• _What to do_
Start to finish, retype the entries exactly while omitting the pictures.

• _Supplied records_
━━━

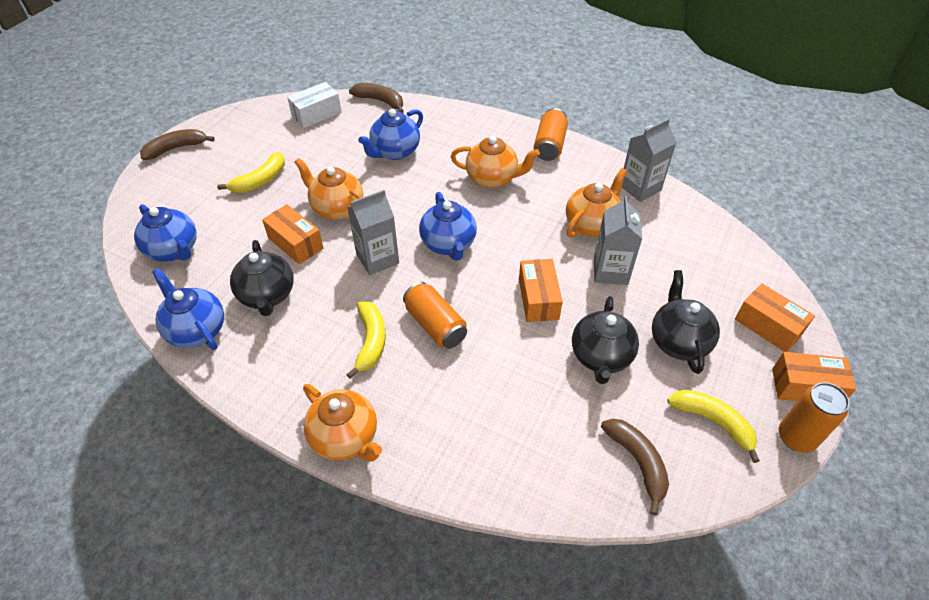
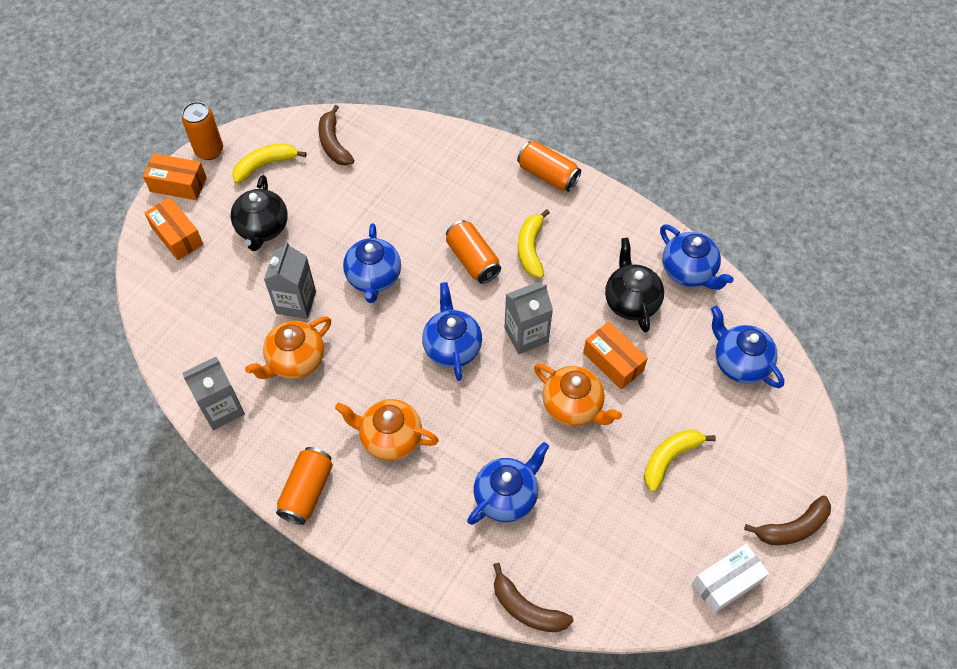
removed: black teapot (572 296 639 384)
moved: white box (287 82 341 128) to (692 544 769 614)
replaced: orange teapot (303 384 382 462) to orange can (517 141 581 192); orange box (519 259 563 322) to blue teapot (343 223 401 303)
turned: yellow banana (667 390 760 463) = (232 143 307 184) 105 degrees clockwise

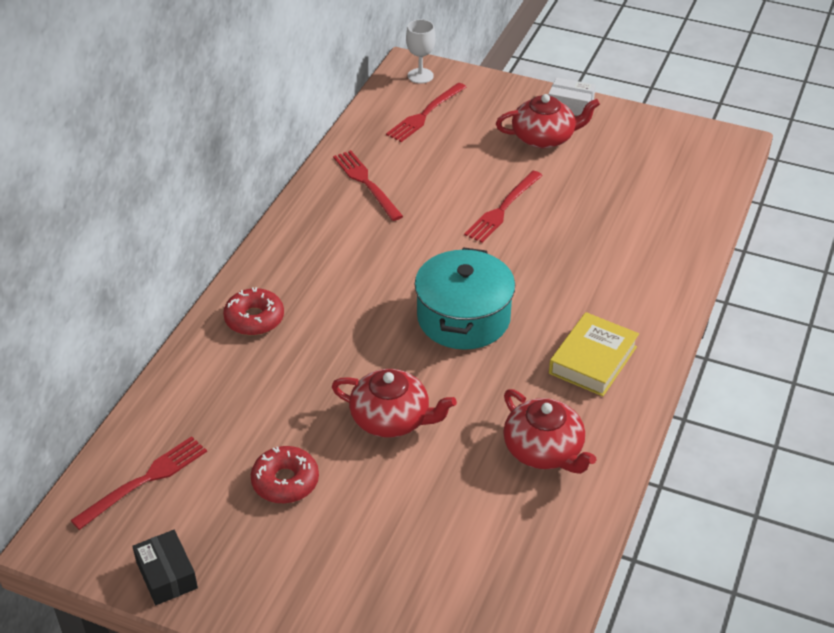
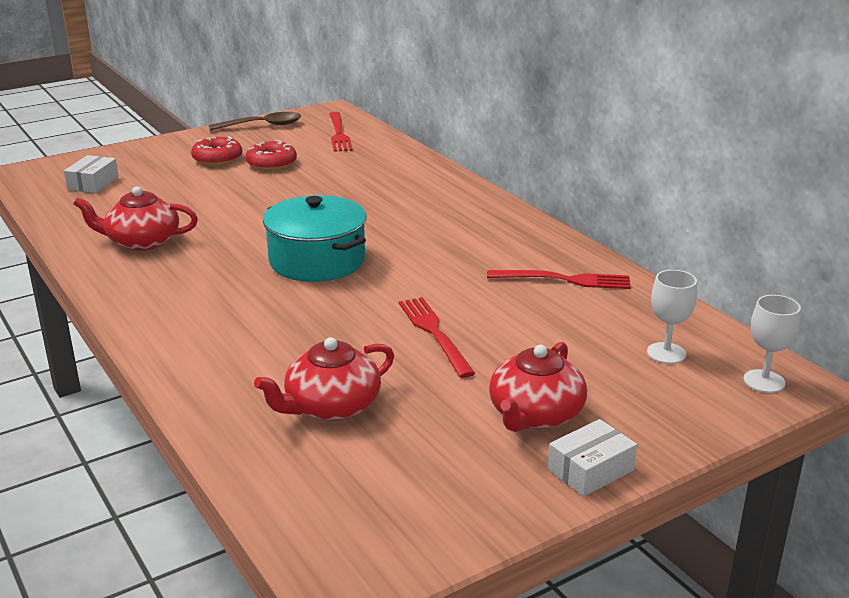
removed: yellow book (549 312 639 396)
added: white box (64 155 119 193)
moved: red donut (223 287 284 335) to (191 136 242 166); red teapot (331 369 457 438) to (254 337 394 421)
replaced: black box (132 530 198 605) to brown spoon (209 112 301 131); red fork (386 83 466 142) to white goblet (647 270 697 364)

━━━

• _Solution to the exercise_
removed: black teapot (572 296 639 384)
moved: white box (287 82 341 128) to (692 544 769 614)
replaced: orange teapot (303 384 382 462) to orange can (517 141 581 192); orange box (519 259 563 322) to blue teapot (343 223 401 303)
turned: yellow banana (667 390 760 463) = (232 143 307 184) 105 degrees clockwise

removed: yellow book (549 312 639 396)
added: white box (64 155 119 193)
moved: red donut (223 287 284 335) to (191 136 242 166); red teapot (331 369 457 438) to (254 337 394 421)
replaced: black box (132 530 198 605) to brown spoon (209 112 301 131); red fork (386 83 466 142) to white goblet (647 270 697 364)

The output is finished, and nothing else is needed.